- _Your assignment_: Word for word, return the lines from the start of the entries below through the line that has "Haus (schwarz)".

(Collection entries)
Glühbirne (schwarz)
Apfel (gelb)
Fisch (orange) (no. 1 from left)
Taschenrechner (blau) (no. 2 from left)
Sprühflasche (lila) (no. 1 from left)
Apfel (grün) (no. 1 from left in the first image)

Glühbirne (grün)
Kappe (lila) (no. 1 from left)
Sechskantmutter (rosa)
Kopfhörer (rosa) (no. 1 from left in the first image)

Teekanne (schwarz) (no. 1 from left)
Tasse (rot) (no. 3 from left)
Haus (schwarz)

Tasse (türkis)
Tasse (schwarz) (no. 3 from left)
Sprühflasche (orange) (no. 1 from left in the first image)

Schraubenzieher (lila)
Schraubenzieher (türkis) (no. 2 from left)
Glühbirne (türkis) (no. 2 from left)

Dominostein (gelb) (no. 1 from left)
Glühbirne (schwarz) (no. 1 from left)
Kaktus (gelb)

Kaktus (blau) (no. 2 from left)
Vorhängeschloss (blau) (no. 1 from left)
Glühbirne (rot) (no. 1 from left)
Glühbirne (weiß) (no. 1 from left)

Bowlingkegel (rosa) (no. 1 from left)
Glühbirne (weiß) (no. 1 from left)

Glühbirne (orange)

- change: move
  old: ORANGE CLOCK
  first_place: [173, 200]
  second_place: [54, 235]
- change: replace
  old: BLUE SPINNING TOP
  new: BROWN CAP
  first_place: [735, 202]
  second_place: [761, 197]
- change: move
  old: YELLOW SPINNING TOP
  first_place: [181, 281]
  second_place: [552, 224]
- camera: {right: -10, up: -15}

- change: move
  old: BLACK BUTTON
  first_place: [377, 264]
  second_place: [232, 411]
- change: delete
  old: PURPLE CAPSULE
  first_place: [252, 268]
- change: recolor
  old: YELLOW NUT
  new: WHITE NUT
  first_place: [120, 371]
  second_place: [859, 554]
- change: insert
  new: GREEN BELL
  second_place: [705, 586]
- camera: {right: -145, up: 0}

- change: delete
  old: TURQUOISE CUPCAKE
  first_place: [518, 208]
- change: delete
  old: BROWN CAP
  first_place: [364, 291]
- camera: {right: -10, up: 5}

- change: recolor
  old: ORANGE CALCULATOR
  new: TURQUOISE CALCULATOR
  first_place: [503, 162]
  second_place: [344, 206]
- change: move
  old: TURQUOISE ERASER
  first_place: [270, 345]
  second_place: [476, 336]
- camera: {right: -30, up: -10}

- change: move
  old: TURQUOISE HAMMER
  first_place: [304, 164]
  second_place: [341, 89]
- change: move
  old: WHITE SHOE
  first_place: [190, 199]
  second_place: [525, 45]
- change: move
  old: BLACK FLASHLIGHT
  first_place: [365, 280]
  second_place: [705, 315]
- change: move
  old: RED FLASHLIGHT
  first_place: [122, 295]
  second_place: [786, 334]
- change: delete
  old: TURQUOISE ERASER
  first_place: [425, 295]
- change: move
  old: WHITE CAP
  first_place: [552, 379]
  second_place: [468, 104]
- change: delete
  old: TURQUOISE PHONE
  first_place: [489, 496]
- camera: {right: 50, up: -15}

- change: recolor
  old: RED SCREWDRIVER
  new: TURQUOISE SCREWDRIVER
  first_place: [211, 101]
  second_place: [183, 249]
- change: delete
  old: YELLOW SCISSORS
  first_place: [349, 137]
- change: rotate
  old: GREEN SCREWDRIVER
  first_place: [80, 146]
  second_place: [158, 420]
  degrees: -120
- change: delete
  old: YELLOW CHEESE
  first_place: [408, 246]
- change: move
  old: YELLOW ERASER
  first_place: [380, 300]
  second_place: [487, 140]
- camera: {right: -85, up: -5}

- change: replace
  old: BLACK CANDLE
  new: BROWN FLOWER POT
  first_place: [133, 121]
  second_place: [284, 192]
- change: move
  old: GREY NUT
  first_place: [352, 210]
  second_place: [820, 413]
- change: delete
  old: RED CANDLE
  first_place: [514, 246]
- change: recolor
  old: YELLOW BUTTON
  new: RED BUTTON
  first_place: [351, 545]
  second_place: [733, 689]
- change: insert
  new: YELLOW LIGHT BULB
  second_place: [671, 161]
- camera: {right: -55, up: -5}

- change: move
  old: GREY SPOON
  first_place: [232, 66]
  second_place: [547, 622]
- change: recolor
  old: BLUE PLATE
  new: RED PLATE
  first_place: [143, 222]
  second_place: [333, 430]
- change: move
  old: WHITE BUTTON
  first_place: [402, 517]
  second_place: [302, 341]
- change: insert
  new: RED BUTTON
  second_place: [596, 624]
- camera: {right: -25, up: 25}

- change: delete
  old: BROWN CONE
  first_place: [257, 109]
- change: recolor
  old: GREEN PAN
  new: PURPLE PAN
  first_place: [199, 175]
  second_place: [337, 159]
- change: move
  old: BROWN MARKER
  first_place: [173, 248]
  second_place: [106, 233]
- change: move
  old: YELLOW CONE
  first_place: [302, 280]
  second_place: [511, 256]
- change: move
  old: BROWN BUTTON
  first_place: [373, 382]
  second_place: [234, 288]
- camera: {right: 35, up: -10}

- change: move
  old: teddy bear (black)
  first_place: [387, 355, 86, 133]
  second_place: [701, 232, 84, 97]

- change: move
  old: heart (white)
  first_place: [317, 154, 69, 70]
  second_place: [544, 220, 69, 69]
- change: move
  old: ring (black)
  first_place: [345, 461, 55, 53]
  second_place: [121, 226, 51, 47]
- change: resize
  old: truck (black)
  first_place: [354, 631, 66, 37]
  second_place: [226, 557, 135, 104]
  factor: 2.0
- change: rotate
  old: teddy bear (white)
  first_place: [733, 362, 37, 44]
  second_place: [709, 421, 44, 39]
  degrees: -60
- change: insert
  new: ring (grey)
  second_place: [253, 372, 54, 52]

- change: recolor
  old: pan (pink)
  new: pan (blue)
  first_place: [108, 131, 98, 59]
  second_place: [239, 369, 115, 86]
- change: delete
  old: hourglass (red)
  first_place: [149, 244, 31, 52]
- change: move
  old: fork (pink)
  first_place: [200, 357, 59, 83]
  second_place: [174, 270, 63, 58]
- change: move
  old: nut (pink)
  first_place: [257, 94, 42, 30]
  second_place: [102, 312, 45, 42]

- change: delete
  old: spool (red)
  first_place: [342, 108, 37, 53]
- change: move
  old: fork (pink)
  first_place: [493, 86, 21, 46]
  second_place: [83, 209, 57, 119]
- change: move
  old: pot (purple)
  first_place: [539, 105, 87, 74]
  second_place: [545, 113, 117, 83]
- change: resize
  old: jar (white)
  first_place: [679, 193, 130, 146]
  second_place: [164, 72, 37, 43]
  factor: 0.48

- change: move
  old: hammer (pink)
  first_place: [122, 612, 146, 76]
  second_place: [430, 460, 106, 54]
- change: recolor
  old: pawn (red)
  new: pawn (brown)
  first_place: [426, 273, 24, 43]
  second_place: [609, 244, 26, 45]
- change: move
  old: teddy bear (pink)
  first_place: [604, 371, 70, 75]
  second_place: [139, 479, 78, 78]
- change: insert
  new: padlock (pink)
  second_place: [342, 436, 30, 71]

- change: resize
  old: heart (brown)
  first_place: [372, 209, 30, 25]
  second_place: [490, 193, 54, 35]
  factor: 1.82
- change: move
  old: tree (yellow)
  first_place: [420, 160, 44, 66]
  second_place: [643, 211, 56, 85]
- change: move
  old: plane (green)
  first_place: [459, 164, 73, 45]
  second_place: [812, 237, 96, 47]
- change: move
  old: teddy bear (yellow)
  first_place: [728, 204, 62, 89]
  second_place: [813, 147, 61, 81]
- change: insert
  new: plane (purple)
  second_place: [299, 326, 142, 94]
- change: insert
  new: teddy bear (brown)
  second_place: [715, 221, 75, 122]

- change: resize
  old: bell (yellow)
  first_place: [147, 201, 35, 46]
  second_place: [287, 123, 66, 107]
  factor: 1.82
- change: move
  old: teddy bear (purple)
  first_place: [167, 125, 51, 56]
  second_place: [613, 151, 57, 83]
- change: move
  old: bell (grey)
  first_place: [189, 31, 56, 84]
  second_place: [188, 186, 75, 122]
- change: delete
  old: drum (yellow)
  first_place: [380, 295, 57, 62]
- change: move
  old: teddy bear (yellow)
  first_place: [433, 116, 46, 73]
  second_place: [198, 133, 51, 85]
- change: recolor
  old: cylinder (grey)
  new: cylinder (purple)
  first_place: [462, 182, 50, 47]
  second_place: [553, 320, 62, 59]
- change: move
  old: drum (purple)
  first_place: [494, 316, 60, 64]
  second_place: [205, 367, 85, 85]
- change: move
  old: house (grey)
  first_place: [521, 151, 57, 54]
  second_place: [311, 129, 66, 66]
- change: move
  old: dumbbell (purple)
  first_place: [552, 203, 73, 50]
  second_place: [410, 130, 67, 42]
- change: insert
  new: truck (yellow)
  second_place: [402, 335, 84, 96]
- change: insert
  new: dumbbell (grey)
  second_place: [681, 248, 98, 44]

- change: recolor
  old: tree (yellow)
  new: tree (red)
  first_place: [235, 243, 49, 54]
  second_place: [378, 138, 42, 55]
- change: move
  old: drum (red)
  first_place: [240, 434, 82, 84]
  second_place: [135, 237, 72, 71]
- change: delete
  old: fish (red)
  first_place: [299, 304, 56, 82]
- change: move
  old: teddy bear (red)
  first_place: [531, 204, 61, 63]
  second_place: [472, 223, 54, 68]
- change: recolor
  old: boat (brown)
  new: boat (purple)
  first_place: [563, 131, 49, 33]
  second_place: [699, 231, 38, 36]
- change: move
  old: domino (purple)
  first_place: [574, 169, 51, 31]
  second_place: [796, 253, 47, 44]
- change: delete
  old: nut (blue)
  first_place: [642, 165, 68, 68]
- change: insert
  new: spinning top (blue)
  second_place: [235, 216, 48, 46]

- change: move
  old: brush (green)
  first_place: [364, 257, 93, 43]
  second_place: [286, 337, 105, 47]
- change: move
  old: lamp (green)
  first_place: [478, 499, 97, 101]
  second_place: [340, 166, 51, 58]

- _Your response_:
Glühbirne (schwarz)
Apfel (gelb)
Fisch (orange) (no. 1 from left)
Taschenrechner (blau) (no. 2 from left)
Sprühflasche (lila) (no. 1 from left)
Apfel (grün) (no. 1 from left in the first image)

Glühbirne (grün)
Kappe (lila) (no. 1 from left)
Sechskantmutter (rosa)
Kopfhörer (rosa) (no. 1 from left in the first image)

Teekanne (schwarz) (no. 1 from left)
Tasse (rot) (no. 3 from left)
Haus (schwarz)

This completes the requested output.